TASK DIRECTIONS.
Reproduce each entry below exactly as it appears.

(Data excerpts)
[Start of section]

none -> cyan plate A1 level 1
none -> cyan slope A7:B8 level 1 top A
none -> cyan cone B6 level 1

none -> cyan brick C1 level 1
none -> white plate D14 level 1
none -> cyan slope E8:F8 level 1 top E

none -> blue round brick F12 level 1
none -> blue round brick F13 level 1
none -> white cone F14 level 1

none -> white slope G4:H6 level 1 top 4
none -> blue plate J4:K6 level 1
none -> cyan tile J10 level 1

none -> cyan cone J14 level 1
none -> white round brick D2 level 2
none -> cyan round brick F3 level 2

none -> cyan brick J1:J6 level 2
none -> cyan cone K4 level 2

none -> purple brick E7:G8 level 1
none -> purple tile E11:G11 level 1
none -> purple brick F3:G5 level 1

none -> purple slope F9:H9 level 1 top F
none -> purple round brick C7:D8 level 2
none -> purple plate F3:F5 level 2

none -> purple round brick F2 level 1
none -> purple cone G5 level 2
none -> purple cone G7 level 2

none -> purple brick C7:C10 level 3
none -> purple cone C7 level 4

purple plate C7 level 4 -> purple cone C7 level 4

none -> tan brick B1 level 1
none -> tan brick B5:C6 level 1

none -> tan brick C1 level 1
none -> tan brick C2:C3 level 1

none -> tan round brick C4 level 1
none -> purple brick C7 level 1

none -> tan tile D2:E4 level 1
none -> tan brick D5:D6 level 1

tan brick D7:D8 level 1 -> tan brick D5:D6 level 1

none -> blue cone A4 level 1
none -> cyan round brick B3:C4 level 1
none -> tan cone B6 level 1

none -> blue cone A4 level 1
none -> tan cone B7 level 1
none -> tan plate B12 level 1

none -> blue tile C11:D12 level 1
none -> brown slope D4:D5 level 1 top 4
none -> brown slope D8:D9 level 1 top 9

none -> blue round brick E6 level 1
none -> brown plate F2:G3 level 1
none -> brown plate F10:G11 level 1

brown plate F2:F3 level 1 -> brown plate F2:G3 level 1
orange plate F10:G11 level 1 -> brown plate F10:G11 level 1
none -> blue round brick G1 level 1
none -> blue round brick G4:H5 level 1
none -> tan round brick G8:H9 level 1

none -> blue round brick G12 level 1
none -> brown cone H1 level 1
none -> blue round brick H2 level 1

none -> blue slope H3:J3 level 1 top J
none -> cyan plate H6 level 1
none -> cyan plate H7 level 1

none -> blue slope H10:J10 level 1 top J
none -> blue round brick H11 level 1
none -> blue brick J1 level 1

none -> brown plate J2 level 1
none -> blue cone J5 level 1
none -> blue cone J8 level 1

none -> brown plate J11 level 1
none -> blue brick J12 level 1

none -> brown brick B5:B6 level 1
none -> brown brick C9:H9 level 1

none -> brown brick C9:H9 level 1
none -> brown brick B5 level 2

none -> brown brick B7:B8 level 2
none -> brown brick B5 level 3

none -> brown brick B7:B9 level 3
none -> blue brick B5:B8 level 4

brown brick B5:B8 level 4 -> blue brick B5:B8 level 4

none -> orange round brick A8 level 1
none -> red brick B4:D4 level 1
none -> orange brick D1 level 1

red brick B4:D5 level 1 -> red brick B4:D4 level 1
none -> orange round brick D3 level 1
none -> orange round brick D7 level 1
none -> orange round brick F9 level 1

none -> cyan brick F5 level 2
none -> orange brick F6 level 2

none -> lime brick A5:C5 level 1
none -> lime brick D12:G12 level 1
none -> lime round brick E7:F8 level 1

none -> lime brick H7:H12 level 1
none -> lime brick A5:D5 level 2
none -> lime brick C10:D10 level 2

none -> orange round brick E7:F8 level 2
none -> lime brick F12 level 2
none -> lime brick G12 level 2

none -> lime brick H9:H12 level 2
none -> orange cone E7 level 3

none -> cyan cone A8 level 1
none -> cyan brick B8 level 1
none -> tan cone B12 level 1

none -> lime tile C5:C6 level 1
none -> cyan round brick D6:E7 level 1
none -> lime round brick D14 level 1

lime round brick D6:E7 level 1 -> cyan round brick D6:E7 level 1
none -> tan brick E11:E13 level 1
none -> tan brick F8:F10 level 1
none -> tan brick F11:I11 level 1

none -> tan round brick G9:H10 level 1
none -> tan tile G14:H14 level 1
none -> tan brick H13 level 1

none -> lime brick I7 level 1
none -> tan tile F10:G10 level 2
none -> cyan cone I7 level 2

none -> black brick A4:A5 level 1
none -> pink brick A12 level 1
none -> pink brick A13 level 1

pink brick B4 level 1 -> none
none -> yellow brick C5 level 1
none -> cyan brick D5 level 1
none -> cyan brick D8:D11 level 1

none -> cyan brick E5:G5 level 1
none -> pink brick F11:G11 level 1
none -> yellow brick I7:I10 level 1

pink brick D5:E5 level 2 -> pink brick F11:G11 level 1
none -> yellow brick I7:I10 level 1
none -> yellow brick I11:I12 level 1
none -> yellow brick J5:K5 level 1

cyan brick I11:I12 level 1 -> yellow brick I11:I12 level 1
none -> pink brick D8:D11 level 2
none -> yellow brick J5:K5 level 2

[End of section]

RESPONSE.
none -> cyan plate A1 level 1
none -> cyan slope A7:B8 level 1 top A
none -> cyan cone B6 level 1

none -> cyan brick C1 level 1
none -> white plate D14 level 1
none -> cyan slope E8:F8 level 1 top E

none -> blue round brick F12 level 1
none -> blue round brick F13 level 1
none -> white cone F14 level 1

none -> white slope G4:H6 level 1 top 4
none -> blue plate J4:K6 level 1
none -> cyan tile J10 level 1

none -> cyan cone J14 level 1
none -> white round brick D2 level 2
none -> cyan round brick F3 level 2

none -> cyan brick J1:J6 level 2
none -> cyan cone K4 level 2

none -> purple brick E7:G8 level 1
none -> purple tile E11:G11 level 1
none -> purple brick F3:G5 level 1

none -> purple slope F9:H9 level 1 top F
none -> purple round brick C7:D8 level 2
none -> purple plate F3:F5 level 2

none -> purple round brick F2 level 1
none -> purple cone G5 level 2
none -> purple cone G7 level 2

none -> purple brick C7:C10 level 3
none -> purple cone C7 level 4

purple plate C7 level 4 -> purple cone C7 level 4

none -> tan brick B1 level 1
none -> tan brick B5:C6 level 1

none -> tan brick C1 level 1
none -> tan brick C2:C3 level 1

none -> tan round brick C4 level 1
none -> purple brick C7 level 1

none -> tan tile D2:E4 level 1
none -> tan brick D5:D6 level 1

tan brick D7:D8 level 1 -> tan brick D5:D6 level 1

none -> blue cone A4 level 1
none -> cyan round brick B3:C4 level 1
none -> tan cone B6 level 1

none -> blue cone A4 level 1
none -> tan cone B7 level 1
none -> tan plate B12 level 1

none -> blue tile C11:D12 level 1
none -> brown slope D4:D5 level 1 top 4
none -> brown slope D8:D9 level 1 top 9

none -> blue round brick E6 level 1
none -> brown plate F2:G3 level 1
none -> brown plate F10:G11 level 1

brown plate F2:F3 level 1 -> brown plate F2:G3 level 1
orange plate F10:G11 level 1 -> brown plate F10:G11 level 1
none -> blue round brick G1 level 1
none -> blue round brick G4:H5 level 1
none -> tan round brick G8:H9 level 1

none -> blue round brick G12 level 1
none -> brown cone H1 level 1
none -> blue round brick H2 level 1

none -> blue slope H3:J3 level 1 top J
none -> cyan plate H6 level 1
none -> cyan plate H7 level 1

none -> blue slope H10:J10 level 1 top J
none -> blue round brick H11 level 1
none -> blue brick J1 level 1

none -> brown plate J2 level 1
none -> blue cone J5 level 1
none -> blue cone J8 level 1

none -> brown plate J11 level 1
none -> blue brick J12 level 1

none -> brown brick B5:B6 level 1
none -> brown brick C9:H9 level 1

none -> brown brick C9:H9 level 1
none -> brown brick B5 level 2

none -> brown brick B7:B8 level 2
none -> brown brick B5 level 3

none -> brown brick B7:B9 level 3
none -> blue brick B5:B8 level 4

brown brick B5:B8 level 4 -> blue brick B5:B8 level 4

none -> orange round brick A8 level 1
none -> red brick B4:D4 level 1
none -> orange brick D1 level 1

red brick B4:D5 level 1 -> red brick B4:D4 level 1
none -> orange round brick D3 level 1
none -> orange round brick D7 level 1
none -> orange round brick F9 level 1

none -> cyan brick F5 level 2
none -> orange brick F6 level 2

none -> lime brick A5:C5 level 1
none -> lime brick D12:G12 level 1
none -> lime round brick E7:F8 level 1

none -> lime brick H7:H12 level 1
none -> lime brick A5:D5 level 2
none -> lime brick C10:D10 level 2

none -> orange round brick E7:F8 level 2
none -> lime brick F12 level 2
none -> lime brick G12 level 2

none -> lime brick H9:H12 level 2
none -> orange cone E7 level 3

none -> cyan cone A8 level 1
none -> cyan brick B8 level 1
none -> tan cone B12 level 1

none -> lime tile C5:C6 level 1
none -> cyan round brick D6:E7 level 1
none -> lime round brick D14 level 1

lime round brick D6:E7 level 1 -> cyan round brick D6:E7 level 1
none -> tan brick E11:E13 level 1
none -> tan brick F8:F10 level 1
none -> tan brick F11:I11 level 1

none -> tan round brick G9:H10 level 1
none -> tan tile G14:H14 level 1
none -> tan brick H13 level 1

none -> lime brick I7 level 1
none -> tan tile F10:G10 level 2
none -> cyan cone I7 level 2

none -> black brick A4:A5 level 1
none -> pink brick A12 level 1
none -> pink brick A13 level 1

pink brick B4 level 1 -> none
none -> yellow brick C5 level 1
none -> cyan brick D5 level 1
none -> cyan brick D8:D11 level 1

none -> cyan brick E5:G5 level 1
none -> pink brick F11:G11 level 1
none -> yellow brick I7:I10 level 1

pink brick D5:E5 level 2 -> pink brick F11:G11 level 1
none -> yellow brick I7:I10 level 1
none -> yellow brick I11:I12 level 1
none -> yellow brick J5:K5 level 1

cyan brick I11:I12 level 1 -> yellow brick I11:I12 level 1
none -> pink brick D8:D11 level 2
none -> yellow brick J5:K5 level 2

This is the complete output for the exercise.